*EXERCISE AIM*. Your answer should be one number: the count of lines in the data below that include "glasses".

*DATA BELOW*.
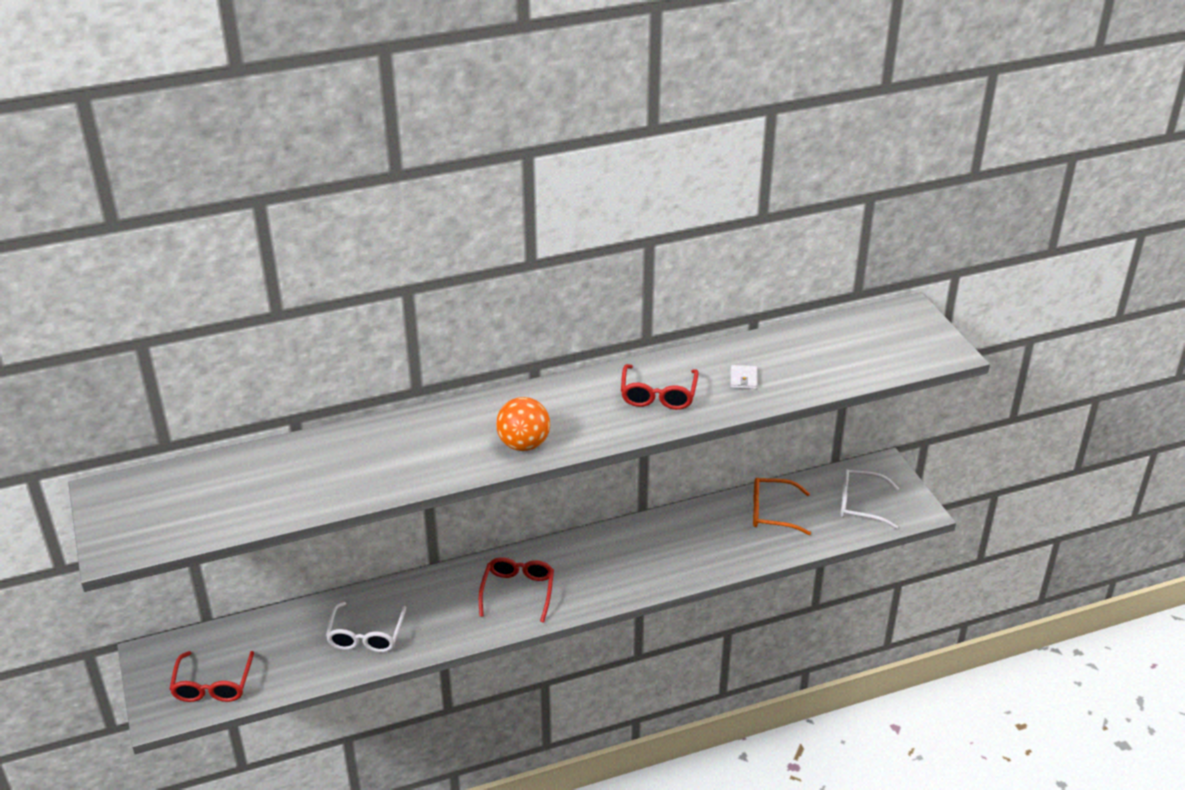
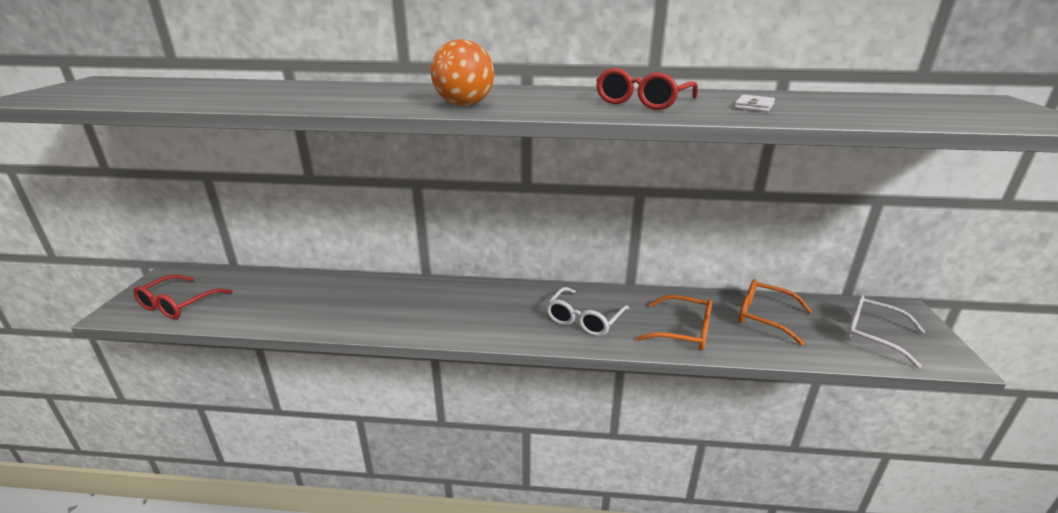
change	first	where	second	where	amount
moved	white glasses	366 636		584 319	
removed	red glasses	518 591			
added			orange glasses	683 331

*EXERCISE SOLUTION*. 3